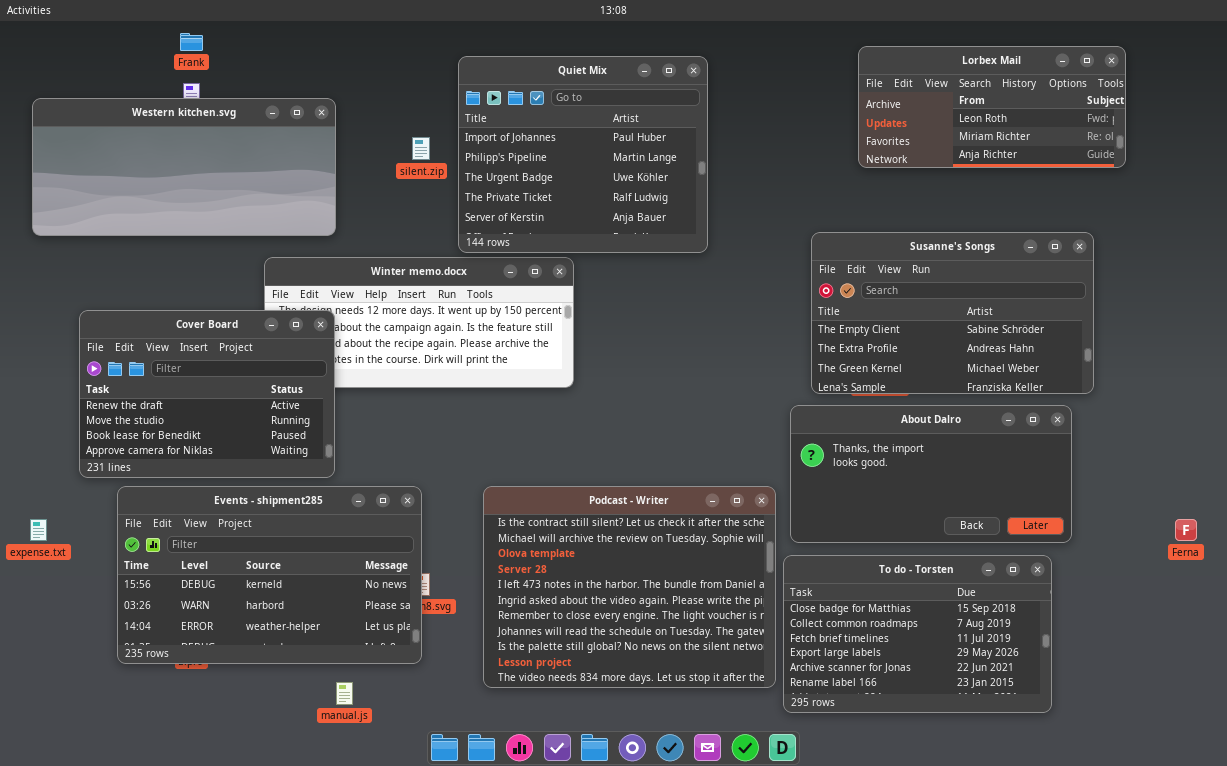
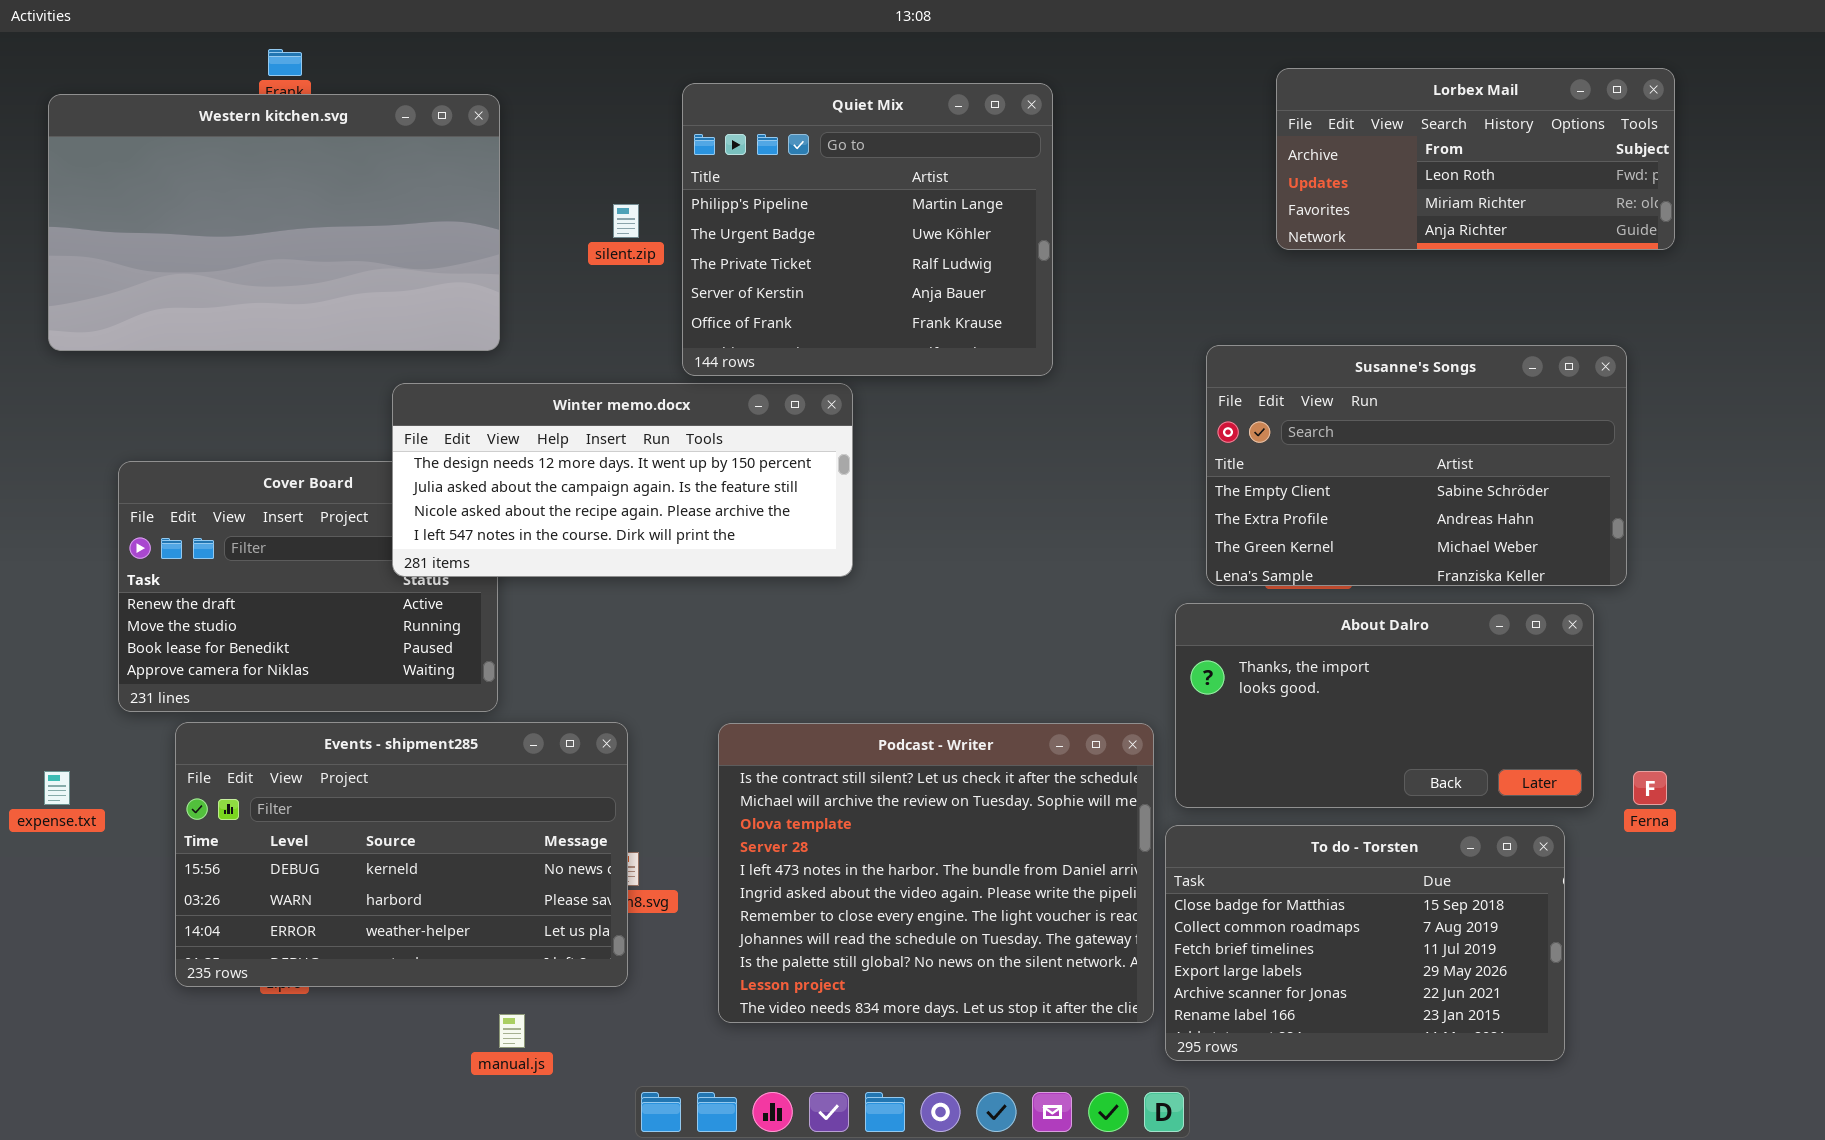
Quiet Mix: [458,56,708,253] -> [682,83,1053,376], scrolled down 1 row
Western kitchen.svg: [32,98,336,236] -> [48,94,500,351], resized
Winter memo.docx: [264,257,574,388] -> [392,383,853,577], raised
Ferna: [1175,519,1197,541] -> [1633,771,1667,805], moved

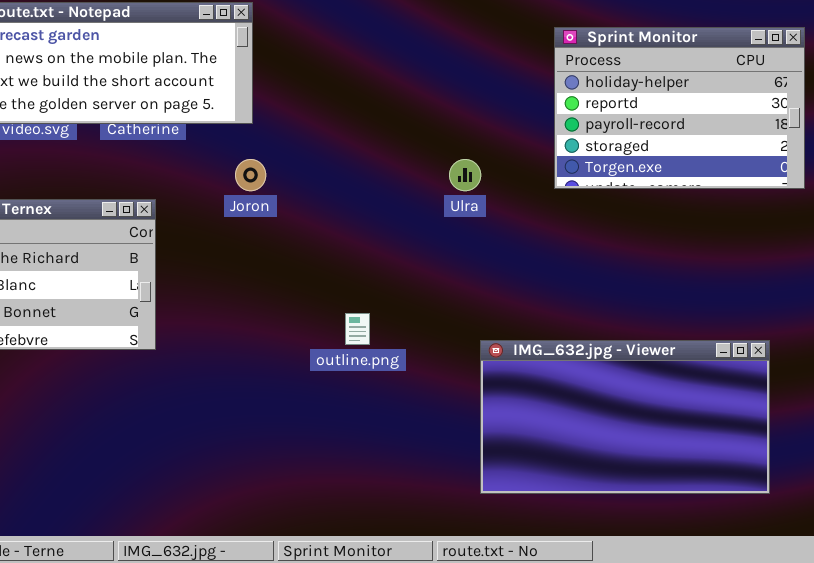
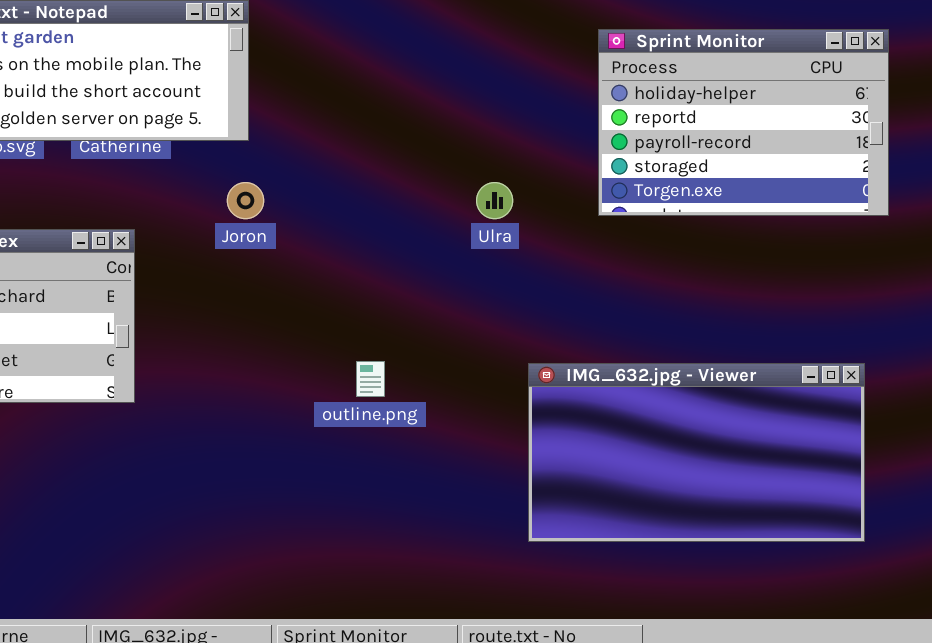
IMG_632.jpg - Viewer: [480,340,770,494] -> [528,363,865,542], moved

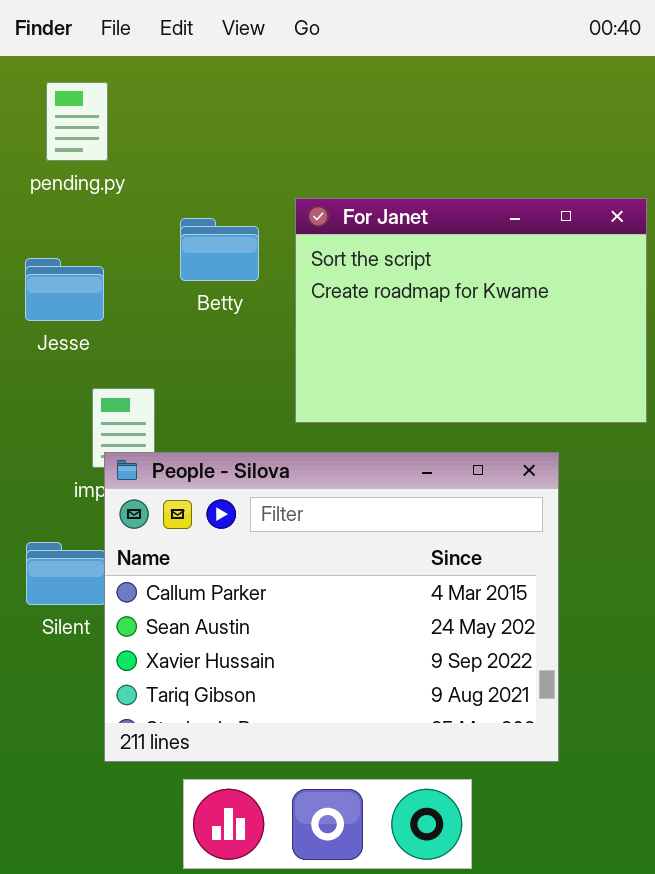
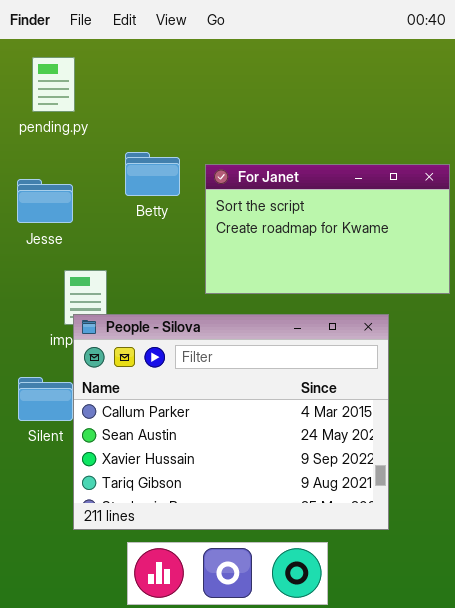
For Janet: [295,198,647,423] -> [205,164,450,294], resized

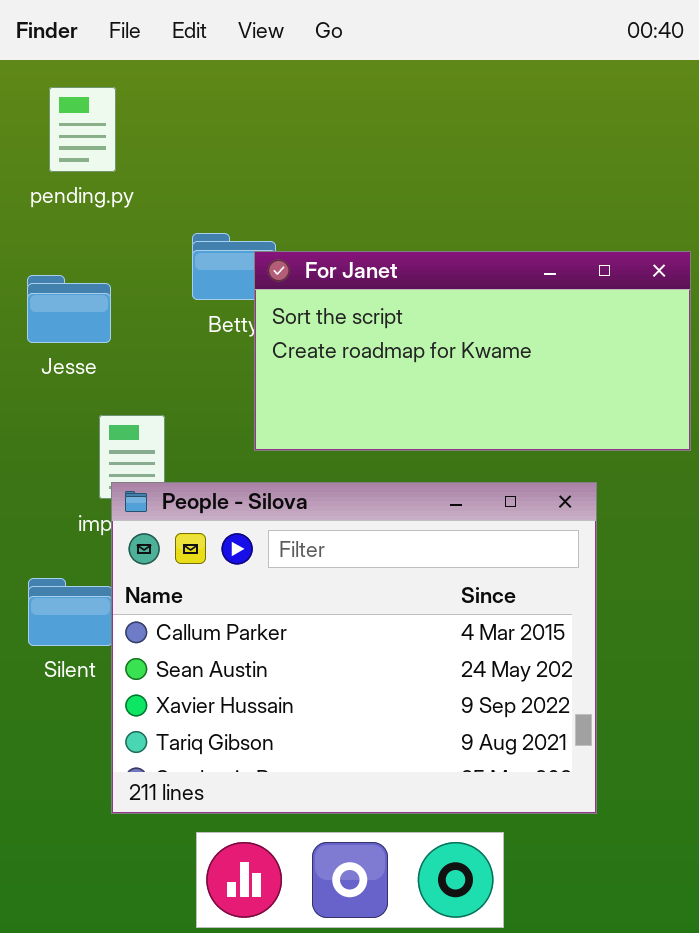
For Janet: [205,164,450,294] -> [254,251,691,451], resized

++++

**TASK ITEM**
From the listing above, pick out each line where the word "Janet" appears.

**ANSWER FOR THIS EXERCISE**
For Janet: [295,198,647,423] -> [205,164,450,294], resized
For Janet: [205,164,450,294] -> [254,251,691,451], resized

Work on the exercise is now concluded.